| What the task asks |
Filter the entries that follow, copying every line in which the word "tape" appears.

** Opening Data under study block **

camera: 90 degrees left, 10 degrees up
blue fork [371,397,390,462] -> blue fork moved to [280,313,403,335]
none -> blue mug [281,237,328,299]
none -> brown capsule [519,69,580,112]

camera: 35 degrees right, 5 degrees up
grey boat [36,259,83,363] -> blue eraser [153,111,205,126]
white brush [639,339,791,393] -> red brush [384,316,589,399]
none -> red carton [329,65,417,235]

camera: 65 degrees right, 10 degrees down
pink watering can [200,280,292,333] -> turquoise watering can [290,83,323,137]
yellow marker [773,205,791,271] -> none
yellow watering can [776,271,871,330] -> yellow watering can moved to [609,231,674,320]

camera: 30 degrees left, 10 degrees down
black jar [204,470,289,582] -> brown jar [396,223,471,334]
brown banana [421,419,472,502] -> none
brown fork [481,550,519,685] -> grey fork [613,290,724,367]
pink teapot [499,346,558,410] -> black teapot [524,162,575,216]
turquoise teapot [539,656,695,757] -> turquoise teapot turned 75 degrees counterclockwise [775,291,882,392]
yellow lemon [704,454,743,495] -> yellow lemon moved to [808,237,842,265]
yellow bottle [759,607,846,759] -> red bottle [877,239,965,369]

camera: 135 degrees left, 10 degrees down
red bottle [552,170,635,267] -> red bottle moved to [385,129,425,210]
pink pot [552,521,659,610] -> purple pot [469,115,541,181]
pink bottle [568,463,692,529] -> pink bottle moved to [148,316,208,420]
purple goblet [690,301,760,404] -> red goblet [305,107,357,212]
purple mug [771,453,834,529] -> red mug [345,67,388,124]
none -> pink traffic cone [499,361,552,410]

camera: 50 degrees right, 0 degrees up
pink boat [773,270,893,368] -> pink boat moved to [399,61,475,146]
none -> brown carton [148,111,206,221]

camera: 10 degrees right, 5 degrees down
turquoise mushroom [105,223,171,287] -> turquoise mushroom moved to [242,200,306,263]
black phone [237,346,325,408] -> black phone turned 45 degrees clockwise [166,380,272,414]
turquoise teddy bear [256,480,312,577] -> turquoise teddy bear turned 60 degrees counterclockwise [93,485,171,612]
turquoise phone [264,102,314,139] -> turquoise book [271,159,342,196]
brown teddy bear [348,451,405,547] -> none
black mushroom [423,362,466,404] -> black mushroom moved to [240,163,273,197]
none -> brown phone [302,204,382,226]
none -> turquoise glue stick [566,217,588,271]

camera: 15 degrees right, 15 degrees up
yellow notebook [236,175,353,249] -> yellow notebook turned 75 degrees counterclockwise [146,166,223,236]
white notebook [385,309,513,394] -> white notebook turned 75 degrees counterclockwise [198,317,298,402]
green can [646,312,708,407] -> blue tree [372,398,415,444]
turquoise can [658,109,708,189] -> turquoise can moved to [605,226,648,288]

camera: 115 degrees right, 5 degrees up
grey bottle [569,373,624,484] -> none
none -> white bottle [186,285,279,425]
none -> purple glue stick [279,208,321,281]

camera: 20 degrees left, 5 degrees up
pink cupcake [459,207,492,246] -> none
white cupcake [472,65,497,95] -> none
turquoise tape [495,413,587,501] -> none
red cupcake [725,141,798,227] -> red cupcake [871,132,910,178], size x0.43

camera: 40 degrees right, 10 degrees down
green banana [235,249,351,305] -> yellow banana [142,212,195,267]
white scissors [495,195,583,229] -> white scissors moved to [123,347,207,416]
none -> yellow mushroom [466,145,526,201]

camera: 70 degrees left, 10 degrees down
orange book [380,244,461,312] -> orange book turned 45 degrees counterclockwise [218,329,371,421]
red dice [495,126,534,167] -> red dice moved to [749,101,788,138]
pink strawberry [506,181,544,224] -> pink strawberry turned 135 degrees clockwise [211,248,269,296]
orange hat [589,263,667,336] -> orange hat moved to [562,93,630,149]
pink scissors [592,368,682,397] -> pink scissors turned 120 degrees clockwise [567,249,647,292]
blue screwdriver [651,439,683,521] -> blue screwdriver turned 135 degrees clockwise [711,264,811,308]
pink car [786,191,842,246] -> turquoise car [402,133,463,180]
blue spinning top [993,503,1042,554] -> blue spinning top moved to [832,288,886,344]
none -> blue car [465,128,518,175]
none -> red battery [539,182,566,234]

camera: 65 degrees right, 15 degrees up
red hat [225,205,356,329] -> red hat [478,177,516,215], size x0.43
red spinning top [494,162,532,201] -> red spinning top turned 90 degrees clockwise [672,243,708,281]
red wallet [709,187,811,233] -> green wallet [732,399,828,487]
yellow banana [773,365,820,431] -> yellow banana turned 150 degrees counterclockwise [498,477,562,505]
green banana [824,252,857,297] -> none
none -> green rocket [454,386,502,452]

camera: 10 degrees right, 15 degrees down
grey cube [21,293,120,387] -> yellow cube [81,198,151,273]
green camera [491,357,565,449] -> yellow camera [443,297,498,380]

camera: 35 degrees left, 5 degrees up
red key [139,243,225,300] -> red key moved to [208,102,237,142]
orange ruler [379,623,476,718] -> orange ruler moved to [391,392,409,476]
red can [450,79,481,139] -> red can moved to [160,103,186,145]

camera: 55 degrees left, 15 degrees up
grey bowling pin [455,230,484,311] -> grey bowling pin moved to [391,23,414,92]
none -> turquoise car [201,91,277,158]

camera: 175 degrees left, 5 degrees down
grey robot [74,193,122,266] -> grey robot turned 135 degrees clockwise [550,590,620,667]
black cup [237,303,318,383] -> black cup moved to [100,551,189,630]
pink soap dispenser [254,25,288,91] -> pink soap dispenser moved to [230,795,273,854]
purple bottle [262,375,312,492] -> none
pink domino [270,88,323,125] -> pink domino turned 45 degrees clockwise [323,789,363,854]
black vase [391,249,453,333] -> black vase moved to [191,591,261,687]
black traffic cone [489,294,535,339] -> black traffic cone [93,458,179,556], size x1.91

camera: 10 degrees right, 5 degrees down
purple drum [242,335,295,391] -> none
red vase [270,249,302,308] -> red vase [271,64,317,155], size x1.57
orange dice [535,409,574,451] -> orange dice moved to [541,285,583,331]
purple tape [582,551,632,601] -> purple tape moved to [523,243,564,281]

** Closing Data under study block **

| Response area |
turquoise tape [495,413,587,501] -> none
purple tape [582,551,632,601] -> purple tape moved to [523,243,564,281]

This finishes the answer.